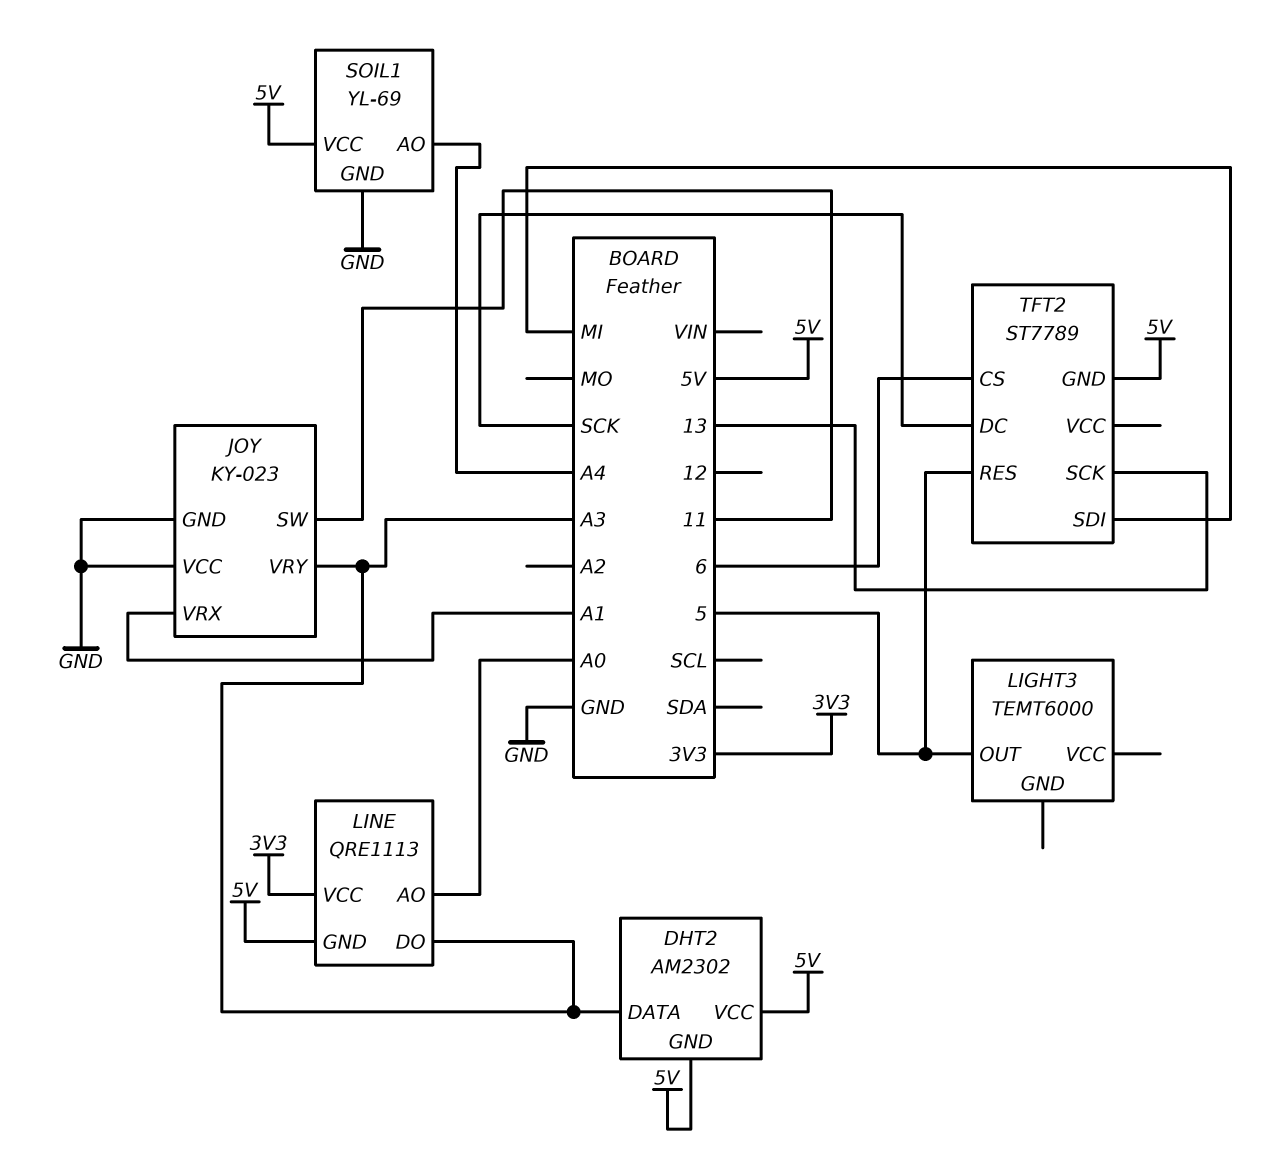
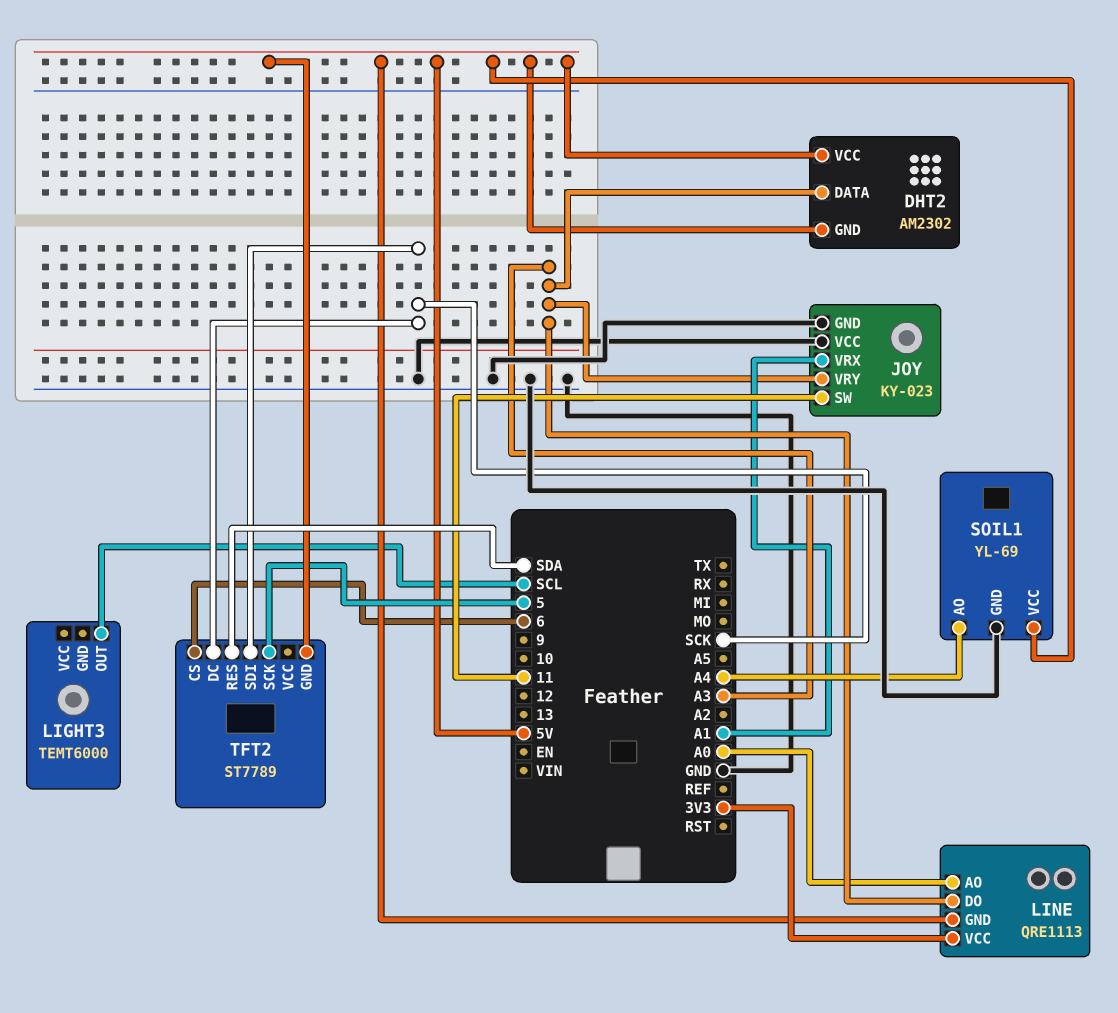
LIGHT3 pin OUT: 5 -> SCL
TFT2 pin RES: 5 -> SDA
TFT2 pin SCK: 13 -> 5
TFT2 pin SDI: MI -> SCK

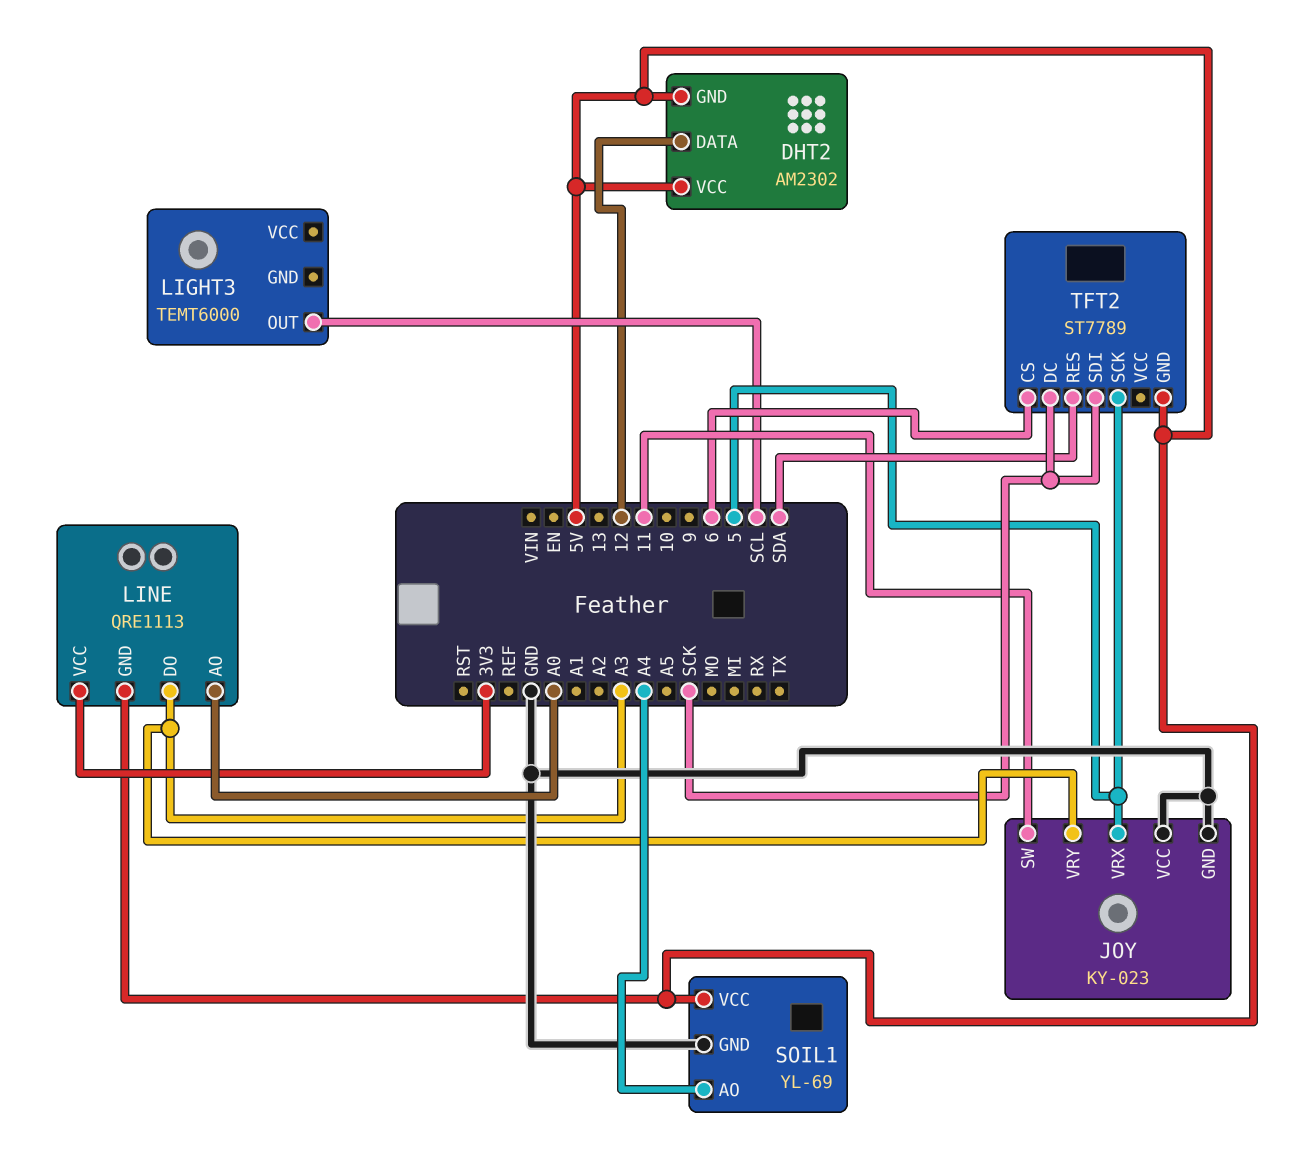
DHT2 pin DATA: A3 -> 12
JOY pin VRX: A1 -> 5

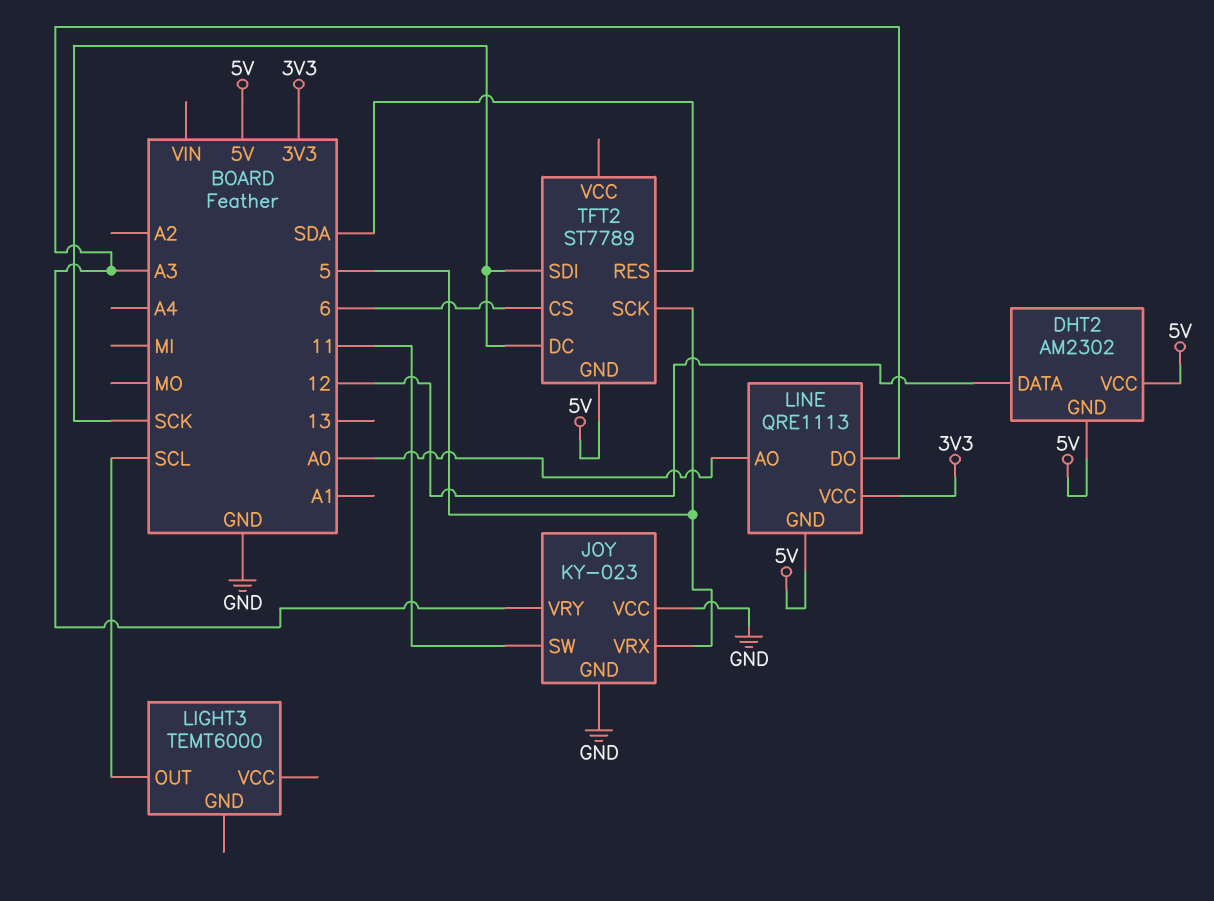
SOIL1: YL-69 -> none
SOIL1 pin AO: A4 -> none
SOIL1 pin GND: GND -> none
SOIL1 pin VCC: 5V -> none

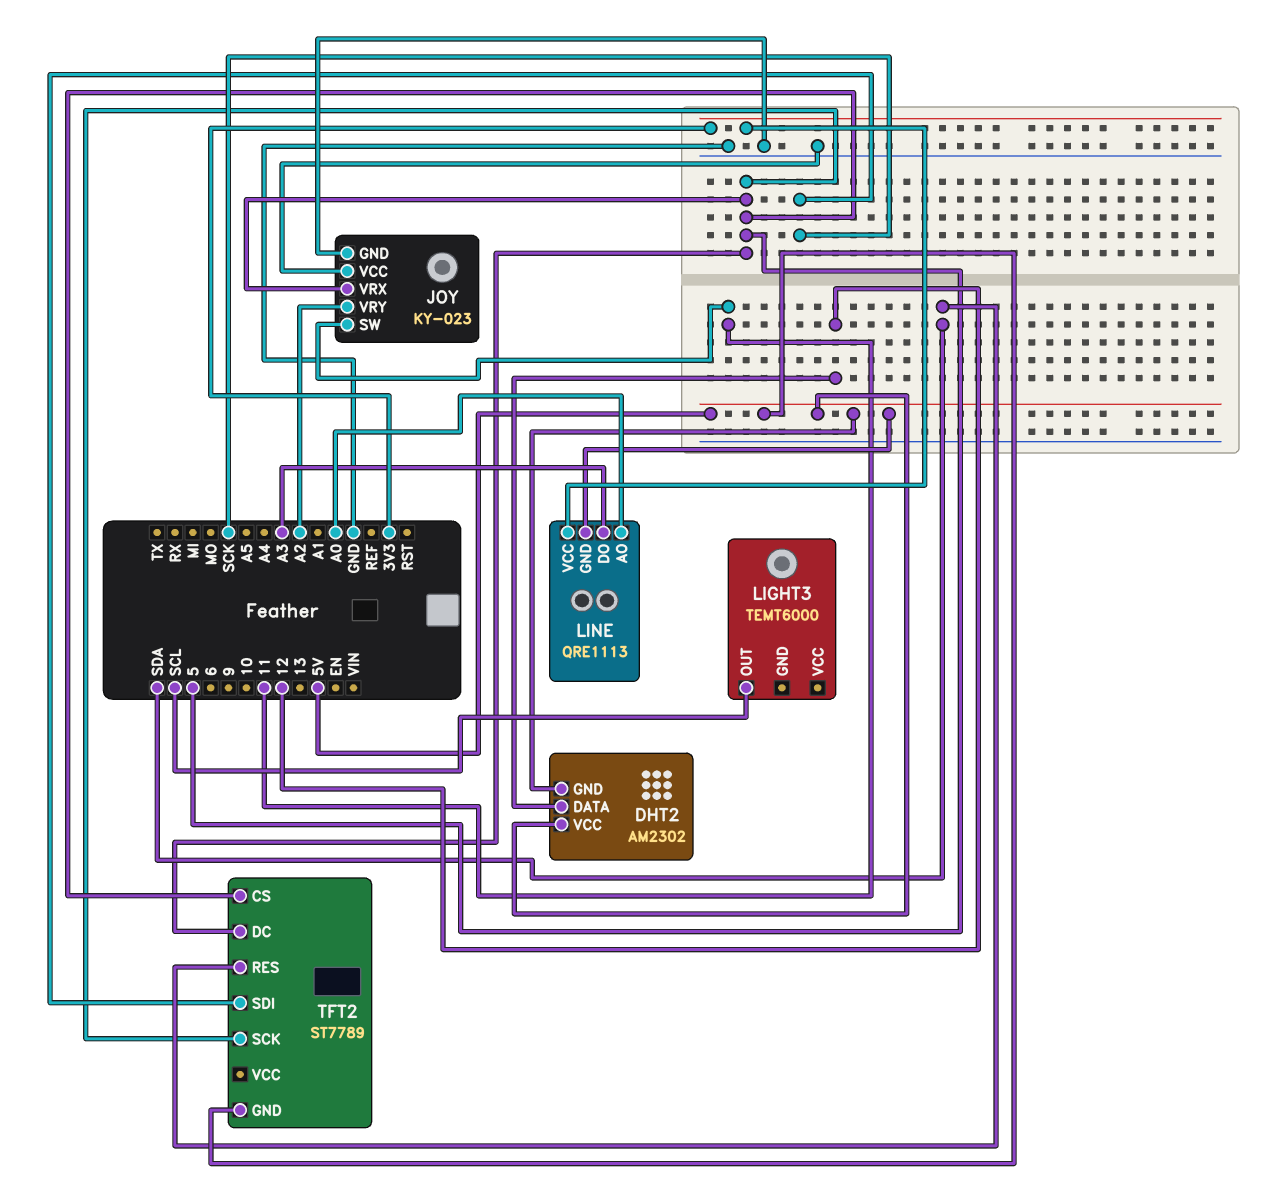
JOY pin VRY: A3 -> A2
TFT2 pin CS: 6 -> 5
TFT2 pin DC: SCK -> 5

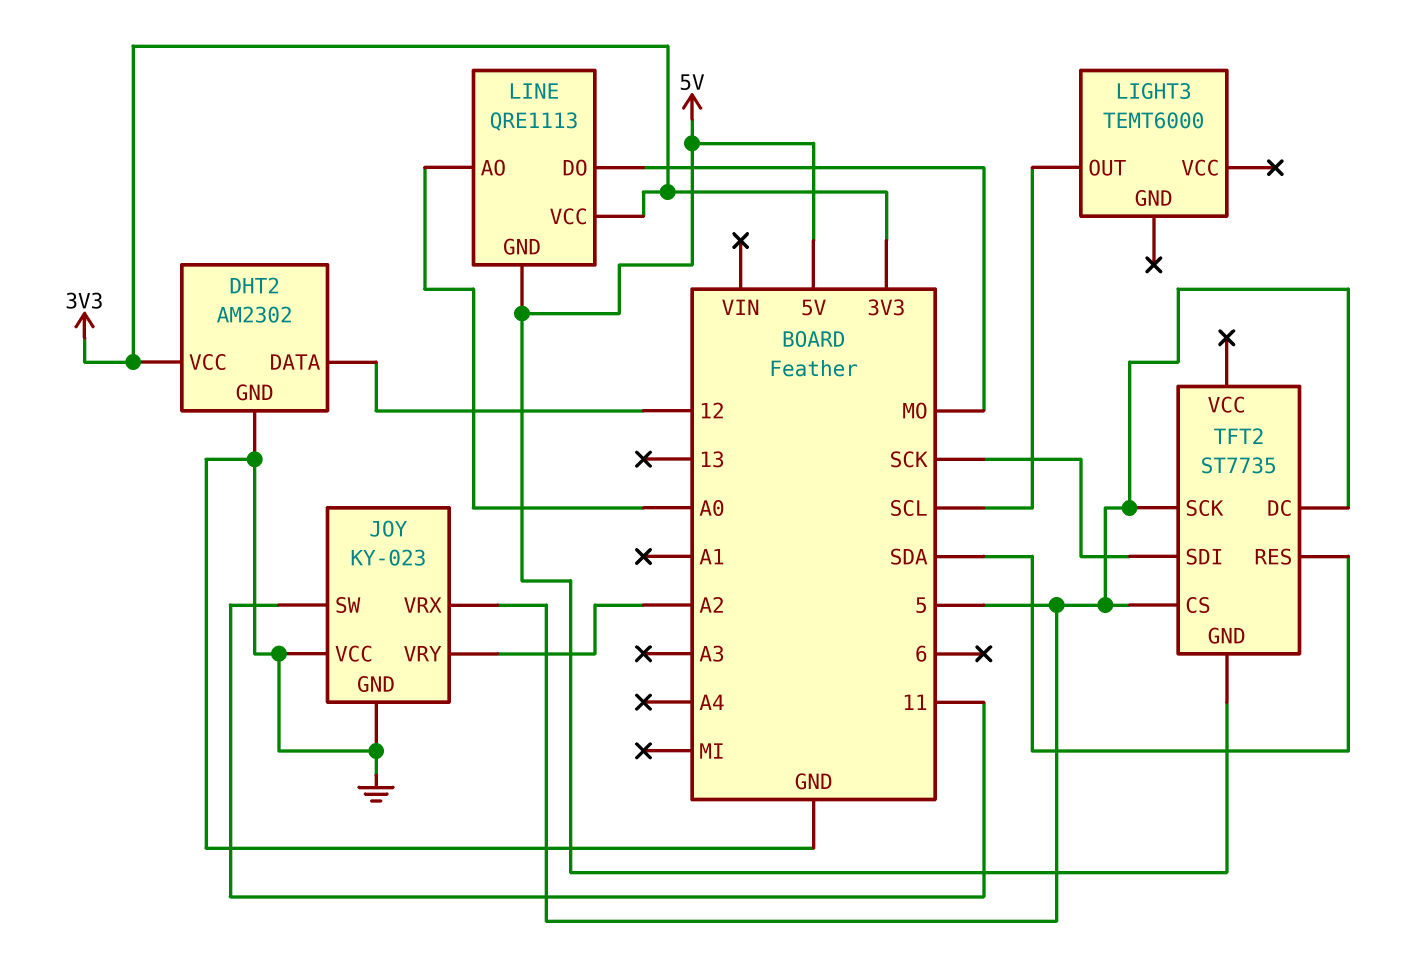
DHT2 pin GND: 5V -> GND
DHT2 pin VCC: 5V -> 3V3
LINE pin DO: A3 -> MO
TFT2: ST7789 -> ST7735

**Problem description:** Lines containing the word "none" are to be pulled from the records and copied.

**Exercise response:**
SOIL1: YL-69 -> none
SOIL1 pin AO: A4 -> none
SOIL1 pin GND: GND -> none
SOIL1 pin VCC: 5V -> none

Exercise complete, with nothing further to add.